### Task to carry out
Copy exactly the lines from the start of the data below through the one that carries "purple cone: 2 -> 3", and only those.

### Task input
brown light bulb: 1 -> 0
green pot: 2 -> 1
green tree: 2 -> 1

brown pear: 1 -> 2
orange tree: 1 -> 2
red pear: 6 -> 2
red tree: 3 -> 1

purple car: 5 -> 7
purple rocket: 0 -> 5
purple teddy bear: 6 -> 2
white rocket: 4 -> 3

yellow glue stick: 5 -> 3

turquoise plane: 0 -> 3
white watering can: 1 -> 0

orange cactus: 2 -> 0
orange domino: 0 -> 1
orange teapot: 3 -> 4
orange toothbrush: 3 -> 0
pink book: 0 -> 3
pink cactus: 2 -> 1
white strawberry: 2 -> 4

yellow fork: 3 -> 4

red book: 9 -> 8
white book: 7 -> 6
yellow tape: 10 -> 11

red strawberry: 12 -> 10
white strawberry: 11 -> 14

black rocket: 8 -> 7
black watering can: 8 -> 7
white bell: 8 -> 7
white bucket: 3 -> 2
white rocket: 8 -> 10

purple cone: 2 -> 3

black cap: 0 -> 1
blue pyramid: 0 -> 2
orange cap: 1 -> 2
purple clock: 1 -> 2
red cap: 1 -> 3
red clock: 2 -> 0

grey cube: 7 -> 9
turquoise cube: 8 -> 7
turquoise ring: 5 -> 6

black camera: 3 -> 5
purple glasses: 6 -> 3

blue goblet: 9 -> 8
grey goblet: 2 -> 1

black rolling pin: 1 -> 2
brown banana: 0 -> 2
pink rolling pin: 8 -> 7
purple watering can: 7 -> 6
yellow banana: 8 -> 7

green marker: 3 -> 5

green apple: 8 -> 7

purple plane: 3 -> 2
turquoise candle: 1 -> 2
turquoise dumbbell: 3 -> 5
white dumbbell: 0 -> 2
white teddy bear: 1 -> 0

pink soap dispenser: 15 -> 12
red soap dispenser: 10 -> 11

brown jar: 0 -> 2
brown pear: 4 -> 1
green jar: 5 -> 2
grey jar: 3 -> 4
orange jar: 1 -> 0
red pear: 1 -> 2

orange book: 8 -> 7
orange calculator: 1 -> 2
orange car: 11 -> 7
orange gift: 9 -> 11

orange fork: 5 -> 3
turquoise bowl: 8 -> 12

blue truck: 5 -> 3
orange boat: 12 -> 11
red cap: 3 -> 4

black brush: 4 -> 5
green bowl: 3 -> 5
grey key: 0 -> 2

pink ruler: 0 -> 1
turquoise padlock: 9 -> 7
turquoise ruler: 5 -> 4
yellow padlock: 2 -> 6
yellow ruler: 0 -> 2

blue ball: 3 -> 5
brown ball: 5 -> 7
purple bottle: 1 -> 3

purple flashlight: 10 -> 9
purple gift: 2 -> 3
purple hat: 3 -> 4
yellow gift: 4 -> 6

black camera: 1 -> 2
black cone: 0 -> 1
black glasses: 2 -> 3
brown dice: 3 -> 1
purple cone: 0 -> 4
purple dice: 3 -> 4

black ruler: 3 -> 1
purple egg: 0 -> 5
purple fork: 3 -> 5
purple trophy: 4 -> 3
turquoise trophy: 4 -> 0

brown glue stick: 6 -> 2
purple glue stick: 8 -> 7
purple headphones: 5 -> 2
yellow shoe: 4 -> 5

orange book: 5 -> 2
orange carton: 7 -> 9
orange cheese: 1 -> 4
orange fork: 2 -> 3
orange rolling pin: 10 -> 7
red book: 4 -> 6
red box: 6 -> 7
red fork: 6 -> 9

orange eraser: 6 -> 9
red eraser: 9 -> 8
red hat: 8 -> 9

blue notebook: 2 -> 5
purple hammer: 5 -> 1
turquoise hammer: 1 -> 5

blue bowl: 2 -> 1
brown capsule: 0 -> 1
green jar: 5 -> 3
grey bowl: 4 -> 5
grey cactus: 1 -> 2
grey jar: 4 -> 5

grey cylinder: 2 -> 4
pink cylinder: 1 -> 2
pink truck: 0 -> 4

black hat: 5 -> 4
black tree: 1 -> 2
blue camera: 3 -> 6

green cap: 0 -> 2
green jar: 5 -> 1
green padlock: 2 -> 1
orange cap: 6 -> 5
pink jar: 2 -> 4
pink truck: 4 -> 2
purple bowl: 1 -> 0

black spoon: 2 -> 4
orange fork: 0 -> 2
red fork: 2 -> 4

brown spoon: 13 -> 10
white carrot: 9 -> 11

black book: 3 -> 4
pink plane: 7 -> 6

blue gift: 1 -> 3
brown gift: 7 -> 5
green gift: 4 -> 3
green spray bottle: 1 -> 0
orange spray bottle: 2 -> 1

### Solution for this task
brown light bulb: 1 -> 0
green pot: 2 -> 1
green tree: 2 -> 1

brown pear: 1 -> 2
orange tree: 1 -> 2
red pear: 6 -> 2
red tree: 3 -> 1

purple car: 5 -> 7
purple rocket: 0 -> 5
purple teddy bear: 6 -> 2
white rocket: 4 -> 3

yellow glue stick: 5 -> 3

turquoise plane: 0 -> 3
white watering can: 1 -> 0

orange cactus: 2 -> 0
orange domino: 0 -> 1
orange teapot: 3 -> 4
orange toothbrush: 3 -> 0
pink book: 0 -> 3
pink cactus: 2 -> 1
white strawberry: 2 -> 4

yellow fork: 3 -> 4

red book: 9 -> 8
white book: 7 -> 6
yellow tape: 10 -> 11

red strawberry: 12 -> 10
white strawberry: 11 -> 14

black rocket: 8 -> 7
black watering can: 8 -> 7
white bell: 8 -> 7
white bucket: 3 -> 2
white rocket: 8 -> 10

purple cone: 2 -> 3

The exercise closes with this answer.